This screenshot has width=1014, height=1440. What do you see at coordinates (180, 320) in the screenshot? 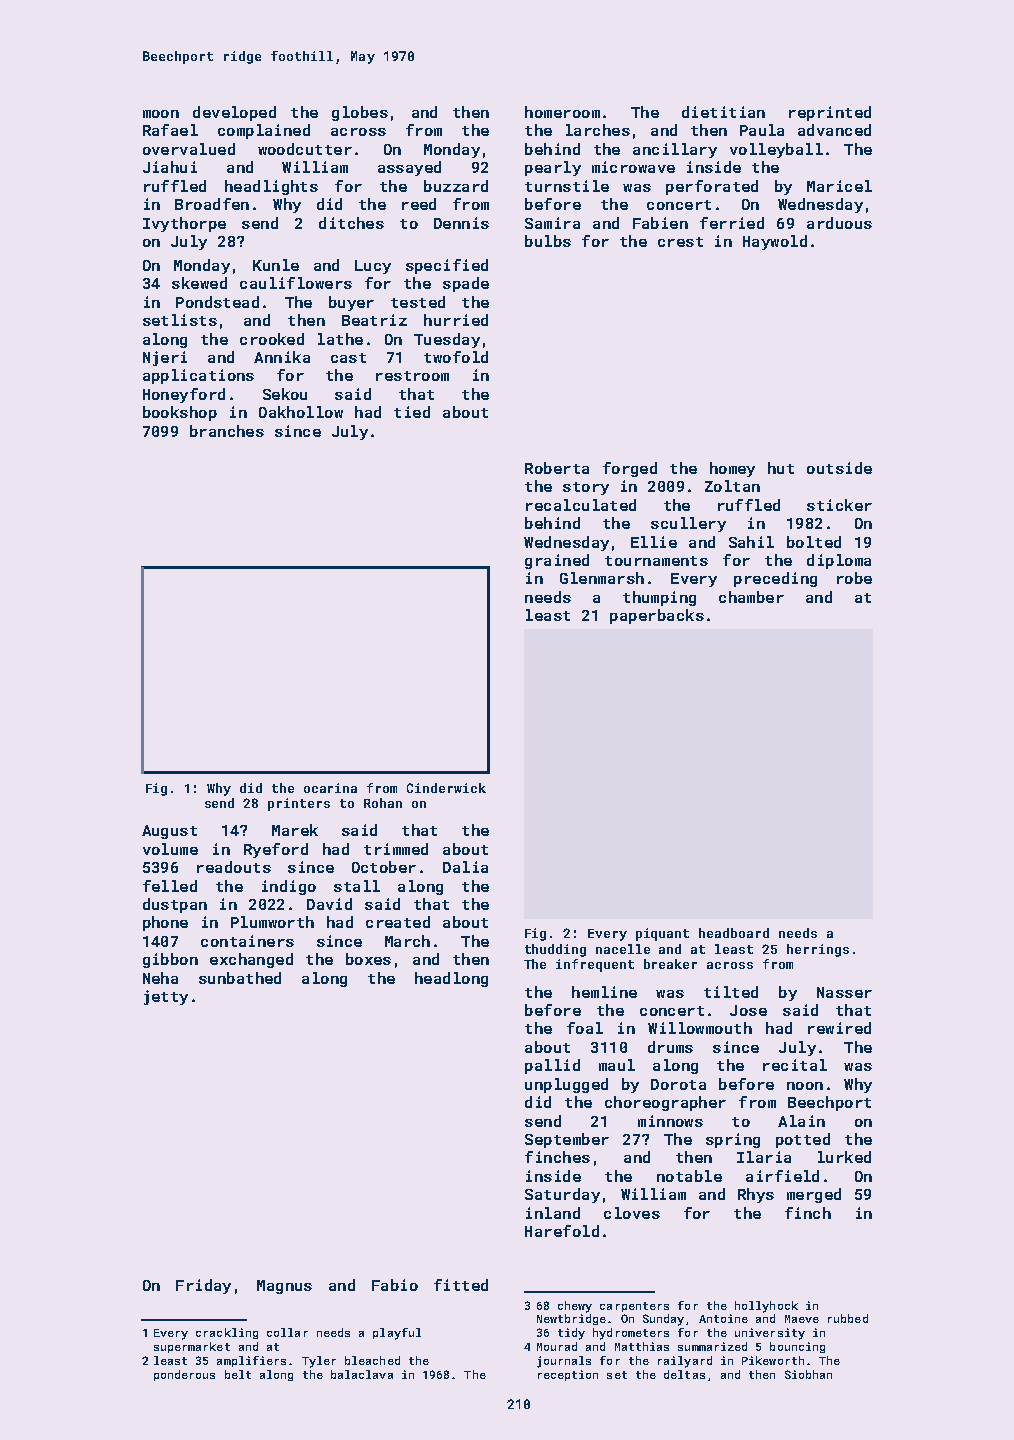
I see `setlists` at bounding box center [180, 320].
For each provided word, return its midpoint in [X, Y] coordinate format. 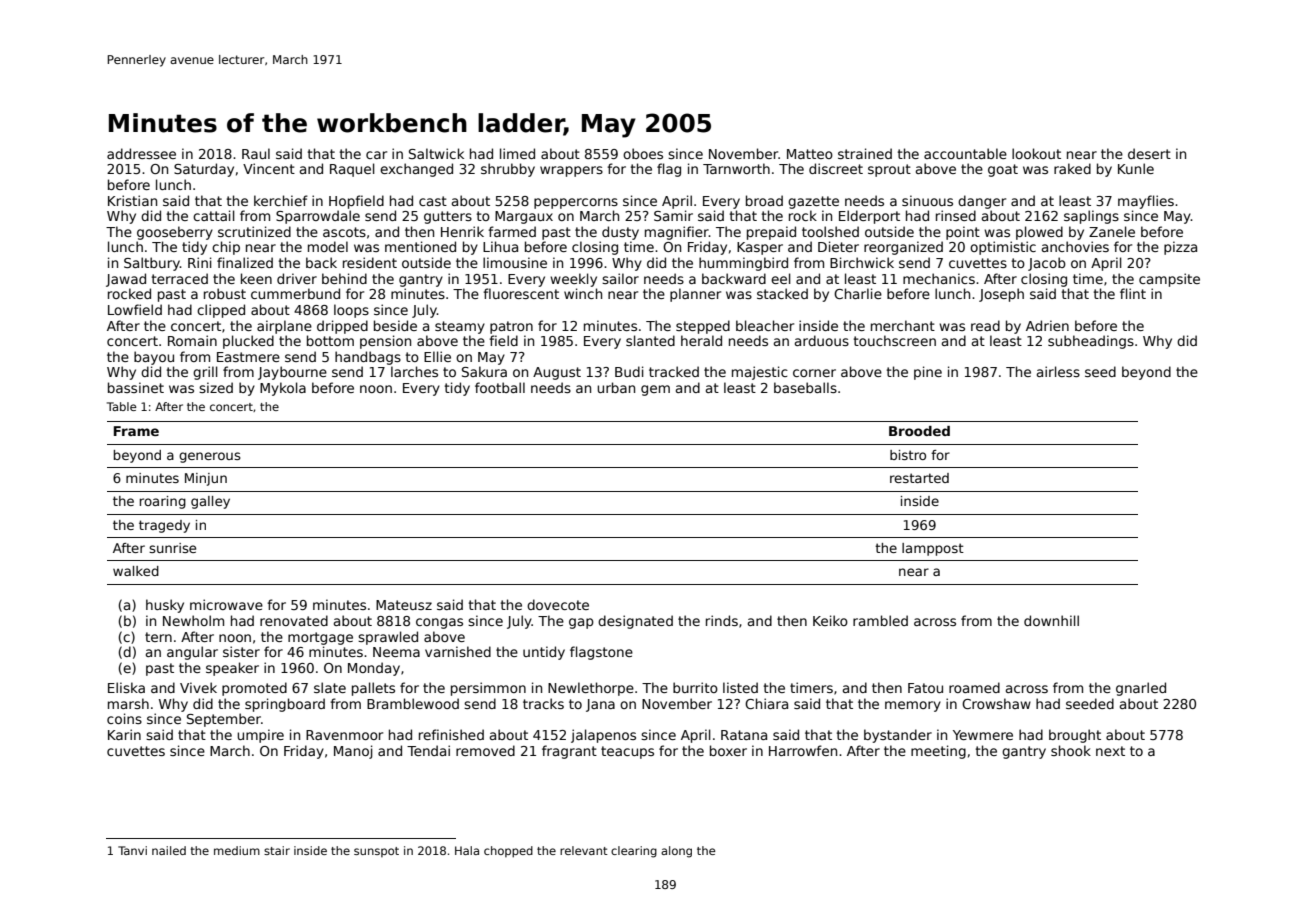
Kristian [132, 200]
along [676, 852]
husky [165, 606]
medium [237, 850]
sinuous [927, 200]
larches [414, 371]
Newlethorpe [591, 689]
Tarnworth [736, 168]
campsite [1169, 280]
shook [1071, 750]
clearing [634, 852]
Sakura [484, 371]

──────────

PROBLEM STATEMENT ▸
Rewrite all of the records above, replacing "screenshot" with "image" and leaving everything else unchanged. Omit the pictures.

RESULT OF THE EXERCISE ▸
This image has width=1014, height=1440. What do you see at coordinates (180, 320) in the image? 
I see `setlists` at bounding box center [180, 320].
For each provided word, return its midpoint in [X, Y] coordinate format. 
Kristian [132, 200]
along [676, 852]
husky [165, 606]
medium [237, 850]
sinuous [927, 200]
larches [414, 371]
Newlethorpe [591, 689]
Tarnworth [736, 168]
campsite [1169, 280]
shook [1071, 750]
clearing [634, 852]
Sakura [484, 371]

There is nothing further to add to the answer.